Dataset entries:

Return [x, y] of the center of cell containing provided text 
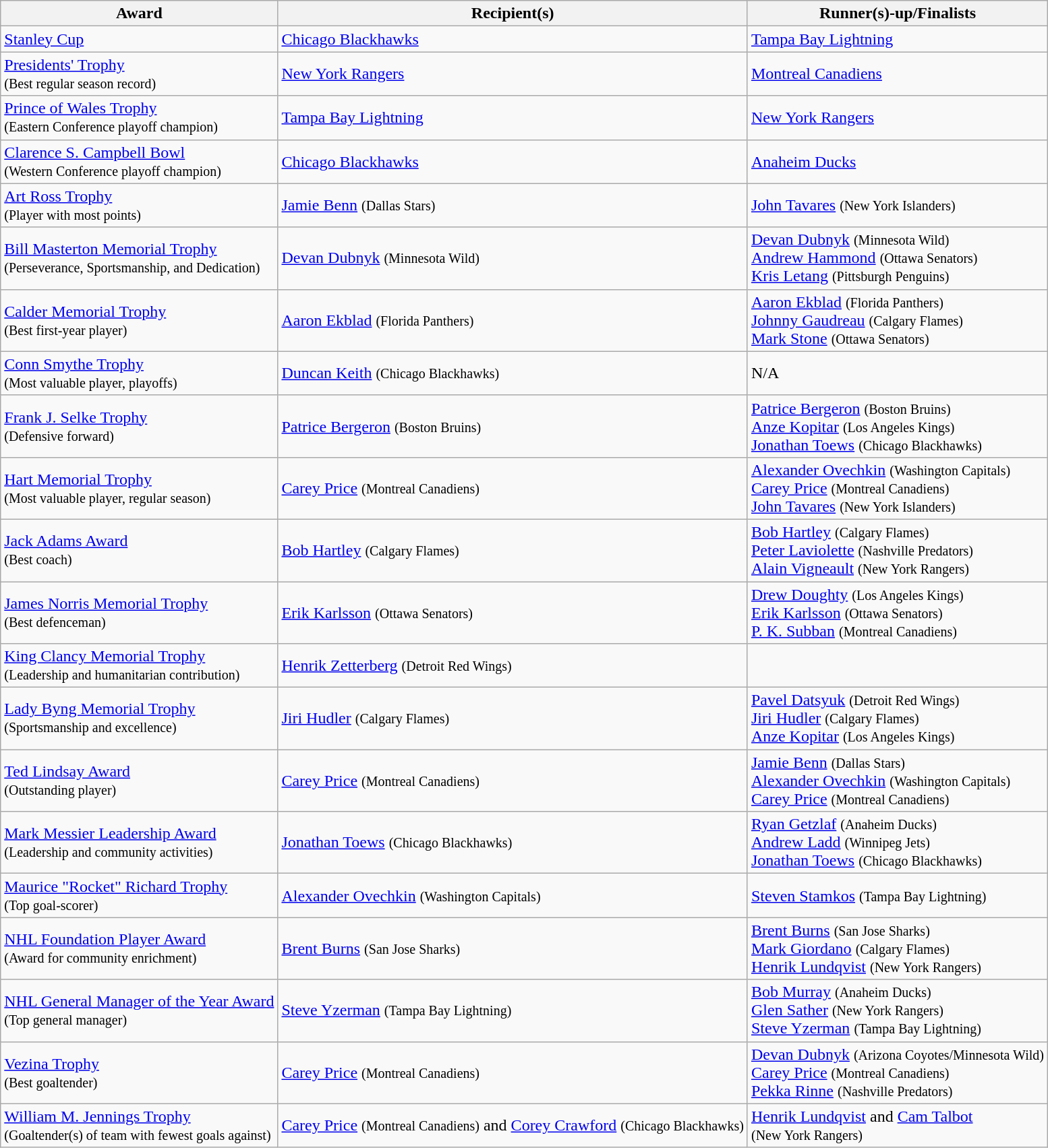
James Norris Memorial Trophy(Best defenceman) [139, 612]
Art Ross Trophy(Player with most points) [139, 205]
Alexander Ovechkin (Washington Capitals) [513, 896]
Jamie Benn (Dallas Stars) [513, 205]
Recipient(s) [513, 13]
Presidents' Trophy(Best regular season record) [139, 74]
Vezina Trophy(Best goaltender) [139, 1073]
Drew Doughty (Los Angeles Kings)Erik Karlsson (Ottawa Senators)P. K. Subban (Montreal Canadiens) [897, 612]
Stanley Cup [139, 39]
Patrice Bergeron (Boston Bruins) [513, 426]
Runner(s)-up/Finalists [897, 13]
Anaheim Ducks [897, 162]
Mark Messier Leadership Award(Leadership and community activities) [139, 843]
Brent Burns (San Jose Sharks) [513, 949]
Conn Smythe Trophy(Most valuable player, playoffs) [139, 374]
Henrik Zetterberg (Detroit Red Wings) [513, 666]
Jonathan Toews (Chicago Blackhawks) [513, 843]
Bob Murray (Anaheim Ducks)Glen Sather (New York Rangers)Steve Yzerman (Tampa Bay Lightning) [897, 1011]
Aaron Ekblad (Florida Panthers) [513, 320]
Montreal Canadiens [897, 74]
Lady Byng Memorial Trophy(Sportsmanship and excellence) [139, 719]
Patrice Bergeron (Boston Bruins)Anze Kopitar (Los Angeles Kings)Jonathan Toews (Chicago Blackhawks) [897, 426]
Pavel Datsyuk (Detroit Red Wings)Jiri Hudler (Calgary Flames)Anze Kopitar (Los Angeles Kings) [897, 719]
Aaron Ekblad (Florida Panthers)Johnny Gaudreau (Calgary Flames)Mark Stone (Ottawa Senators) [897, 320]
Maurice "Rocket" Richard Trophy(Top goal-scorer) [139, 896]
Erik Karlsson (Ottawa Senators) [513, 612]
Hart Memorial Trophy(Most valuable player, regular season) [139, 488]
Devan Dubnyk (Minnesota Wild) [513, 258]
Bob Hartley (Calgary Flames) [513, 550]
N/A [897, 374]
Devan Dubnyk (Arizona Coyotes/Minnesota Wild)Carey Price (Montreal Canadiens)Pekka Rinne (Nashville Predators) [897, 1073]
Steven Stamkos (Tampa Bay Lightning) [897, 896]
John Tavares (New York Islanders) [897, 205]
NHL Foundation Player Award(Award for community enrichment) [139, 949]
Jack Adams Award(Best coach) [139, 550]
King Clancy Memorial Trophy(Leadership and humanitarian contribution) [139, 666]
Prince of Wales Trophy(Eastern Conference playoff champion) [139, 117]
NHL General Manager of the Year Award(Top general manager) [139, 1011]
Carey Price (Montreal Canadiens) and Corey Crawford (Chicago Blackhawks) [513, 1126]
Ryan Getzlaf (Anaheim Ducks)Andrew Ladd (Winnipeg Jets)Jonathan Toews (Chicago Blackhawks) [897, 843]
Alexander Ovechkin (Washington Capitals)Carey Price (Montreal Canadiens)John Tavares (New York Islanders) [897, 488]
Jamie Benn (Dallas Stars)Alexander Ovechkin (Washington Capitals)Carey Price (Montreal Canadiens) [897, 781]
Bill Masterton Memorial Trophy(Perseverance, Sportsmanship, and Dedication) [139, 258]
Frank J. Selke Trophy(Defensive forward) [139, 426]
Steve Yzerman (Tampa Bay Lightning) [513, 1011]
Henrik Lundqvist and Cam Talbot(New York Rangers) [897, 1126]
Calder Memorial Trophy(Best first-year player) [139, 320]
Devan Dubnyk (Minnesota Wild)Andrew Hammond (Ottawa Senators)Kris Letang (Pittsburgh Penguins) [897, 258]
Duncan Keith (Chicago Blackhawks) [513, 374]
Jiri Hudler (Calgary Flames) [513, 719]
Brent Burns (San Jose Sharks)Mark Giordano (Calgary Flames)Henrik Lundqvist (New York Rangers) [897, 949]
Clarence S. Campbell Bowl(Western Conference playoff champion) [139, 162]
William M. Jennings Trophy(Goaltender(s) of team with fewest goals against) [139, 1126]
Award [139, 13]
Bob Hartley (Calgary Flames)Peter Laviolette (Nashville Predators)Alain Vigneault (New York Rangers) [897, 550]
Ted Lindsay Award(Outstanding player) [139, 781]
Scan for the cell matching the given text and deliver its [X, Y] coordinate at center. 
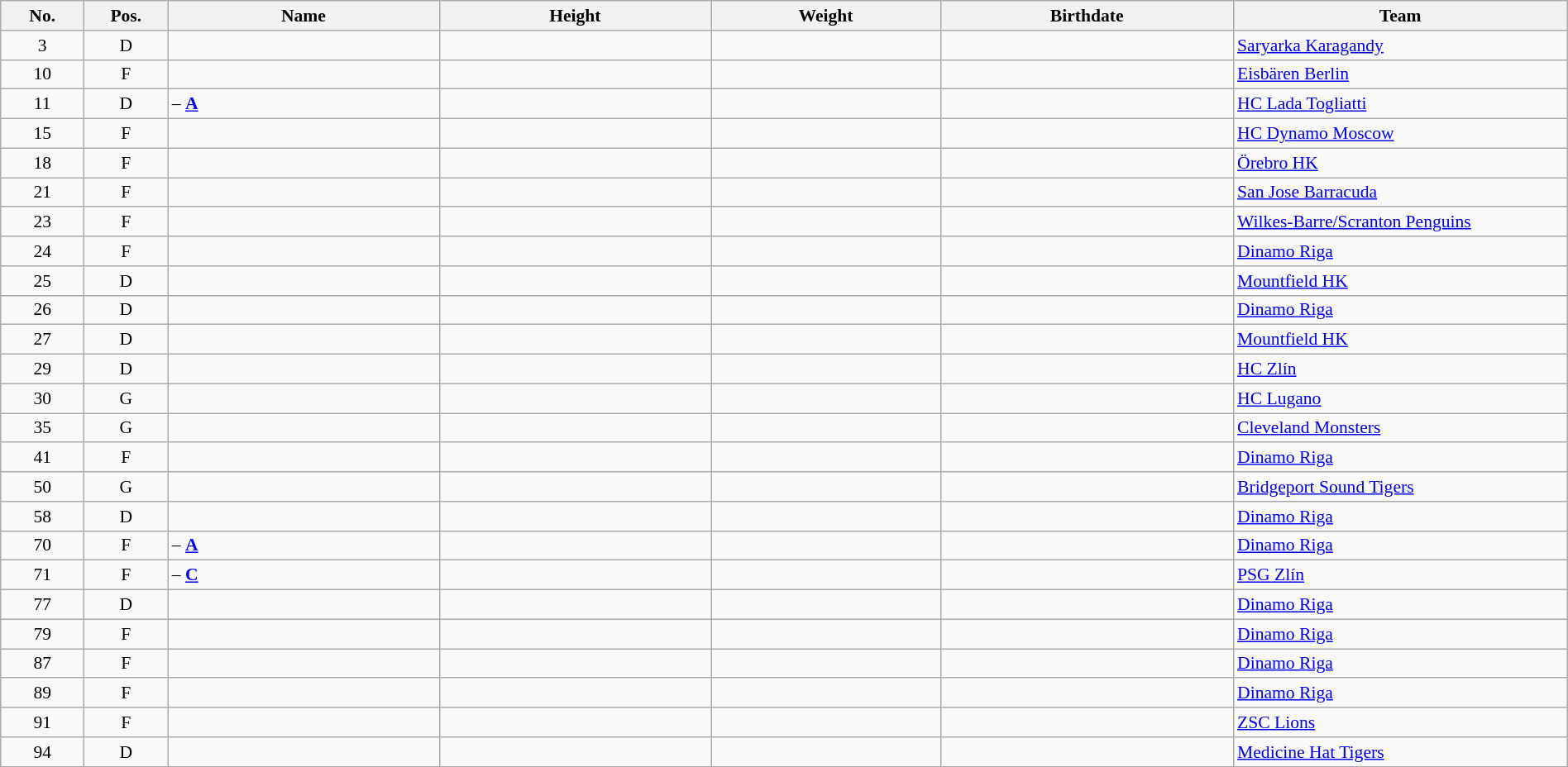
24 [43, 251]
No. [43, 16]
29 [43, 370]
HC Lada Togliatti [1400, 104]
Birthdate [1087, 16]
HC Dynamo Moscow [1400, 134]
41 [43, 458]
Saryarka Karagandy [1400, 45]
87 [43, 664]
77 [43, 605]
10 [43, 74]
– C [304, 576]
Örebro HK [1400, 163]
30 [43, 399]
San Jose Barracuda [1400, 193]
ZSC Lions [1400, 723]
79 [43, 634]
21 [43, 193]
Wilkes-Barre/Scranton Penguins [1400, 222]
58 [43, 517]
35 [43, 428]
71 [43, 576]
11 [43, 104]
Cleveland Monsters [1400, 428]
50 [43, 487]
PSG Zlín [1400, 576]
15 [43, 134]
HC Lugano [1400, 399]
Weight [826, 16]
Medicine Hat Tigers [1400, 753]
Pos. [126, 16]
Height [575, 16]
Name [304, 16]
26 [43, 310]
89 [43, 694]
25 [43, 281]
94 [43, 753]
23 [43, 222]
Team [1400, 16]
Bridgeport Sound Tigers [1400, 487]
27 [43, 340]
91 [43, 723]
18 [43, 163]
3 [43, 45]
Eisbären Berlin [1400, 74]
HC Zlín [1400, 370]
70 [43, 546]
Locate the cell with the specified text and output its (X, Y) center coordinate. 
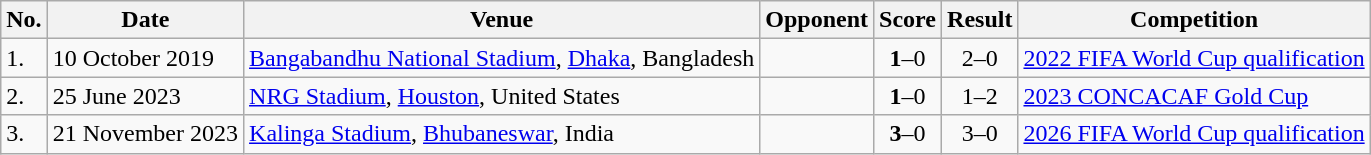
Competition (1194, 20)
Opponent (817, 20)
Kalinga Stadium, Bhubaneswar, India (502, 134)
Score (908, 20)
No. (24, 20)
10 October 2019 (145, 58)
Date (145, 20)
NRG Stadium, Houston, United States (502, 96)
Bangabandhu National Stadium, Dhaka, Bangladesh (502, 58)
21 November 2023 (145, 134)
1. (24, 58)
Result (980, 20)
Venue (502, 20)
2023 CONCACAF Gold Cup (1194, 96)
2022 FIFA World Cup qualification (1194, 58)
2. (24, 96)
2026 FIFA World Cup qualification (1194, 134)
2–0 (980, 58)
25 June 2023 (145, 96)
1–2 (980, 96)
3. (24, 134)
Determine the (x, y) coordinate at the center of the cell enclosing the given text.  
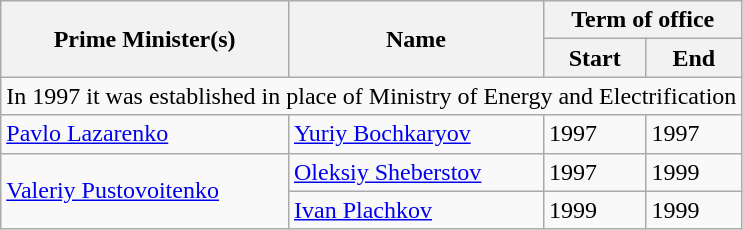
Term of office (643, 20)
Start (595, 58)
Yuriy Bochkaryov (416, 134)
Name (416, 39)
Prime Minister(s) (145, 39)
Oleksiy Sheberstov (416, 172)
Pavlo Lazarenko (145, 134)
In 1997 it was established in place of Ministry of Energy and Electrification (372, 96)
End (694, 58)
Valeriy Pustovoitenko (145, 191)
Ivan Plachkov (416, 210)
Detect which cell encompasses the target text, then output its (x, y) center coordinate. 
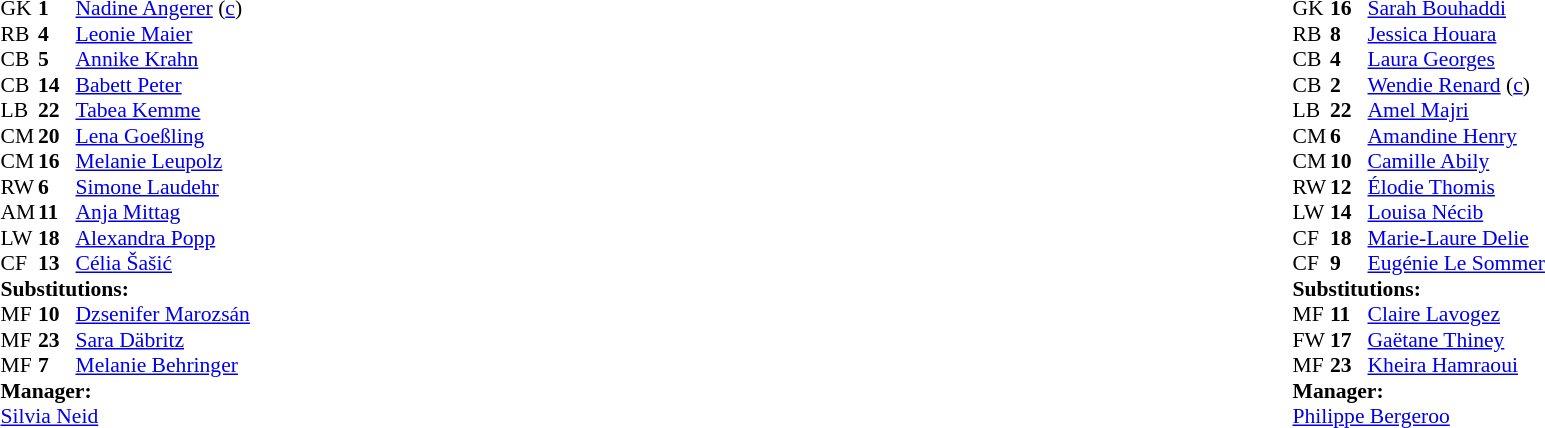
Eugénie Le Sommer (1456, 263)
8 (1349, 34)
20 (57, 136)
Jessica Houara (1456, 34)
Tabea Kemme (163, 111)
Laura Georges (1456, 59)
Wendie Renard (c) (1456, 85)
Simone Laudehr (163, 187)
Alexandra Popp (163, 238)
Anja Mittag (163, 213)
Lena Goeßling (163, 136)
Dzsenifer Marozsán (163, 315)
Camille Abily (1456, 161)
Sara Däbritz (163, 340)
12 (1349, 187)
Louisa Nécib (1456, 213)
Babett Peter (163, 85)
5 (57, 59)
2 (1349, 85)
AM (19, 213)
Melanie Leupolz (163, 161)
Melanie Behringer (163, 365)
Leonie Maier (163, 34)
FW (1312, 340)
Élodie Thomis (1456, 187)
Amel Majri (1456, 111)
Annike Krahn (163, 59)
9 (1349, 263)
Gaëtane Thiney (1456, 340)
16 (57, 161)
Kheira Hamraoui (1456, 365)
Amandine Henry (1456, 136)
13 (57, 263)
Célia Šašić (163, 263)
17 (1349, 340)
Marie-Laure Delie (1456, 238)
Claire Lavogez (1456, 315)
7 (57, 365)
Scan for the cell matching the given text and deliver its [x, y] coordinate at center. 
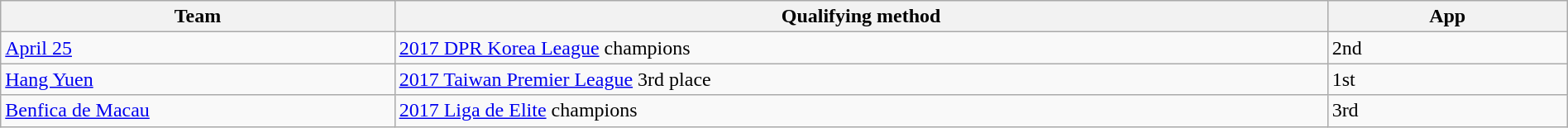
2017 Taiwan Premier League 3rd place [861, 79]
App [1447, 17]
3rd [1447, 111]
Hang Yuen [198, 79]
Qualifying method [861, 17]
2017 Liga de Elite champions [861, 111]
2nd [1447, 48]
1st [1447, 79]
Team [198, 17]
April 25 [198, 48]
Benfica de Macau [198, 111]
2017 DPR Korea League champions [861, 48]
Capture the cell that displays the provided text and extract its [x, y] central coordinate. 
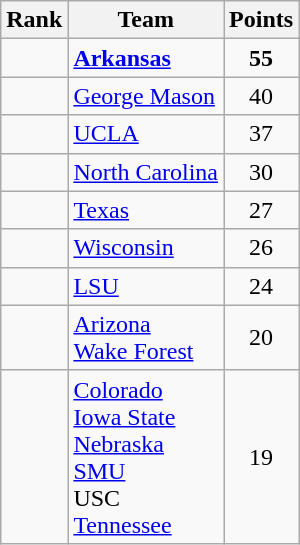
Arkansas [146, 58]
Texas [146, 210]
LSU [146, 286]
24 [262, 286]
37 [262, 134]
55 [262, 58]
30 [262, 172]
26 [262, 248]
19 [262, 456]
27 [262, 210]
George Mason [146, 96]
Points [262, 20]
North Carolina [146, 172]
Rank [34, 20]
ArizonaWake Forest [146, 338]
20 [262, 338]
Wisconsin [146, 248]
ColoradoIowa StateNebraskaSMUUSCTennessee [146, 456]
Team [146, 20]
40 [262, 96]
UCLA [146, 134]
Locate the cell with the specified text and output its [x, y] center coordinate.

Task prompt: Copy the data from the line with "Eugénie Le Sommer (1456, 263)" up to and including the line with "Melanie Leupolz (163, 161)", reproducing each line verbatim.

Result of the exercise:
Eugénie Le Sommer (1456, 263)
8 (1349, 34)
20 (57, 136)
Jessica Houara (1456, 34)
Tabea Kemme (163, 111)
Laura Georges (1456, 59)
Wendie Renard (c) (1456, 85)
Simone Laudehr (163, 187)
Alexandra Popp (163, 238)
Anja Mittag (163, 213)
Lena Goeßling (163, 136)
Dzsenifer Marozsán (163, 315)
Camille Abily (1456, 161)
Sara Däbritz (163, 340)
12 (1349, 187)
Louisa Nécib (1456, 213)
Babett Peter (163, 85)
5 (57, 59)
2 (1349, 85)
AM (19, 213)
Melanie Leupolz (163, 161)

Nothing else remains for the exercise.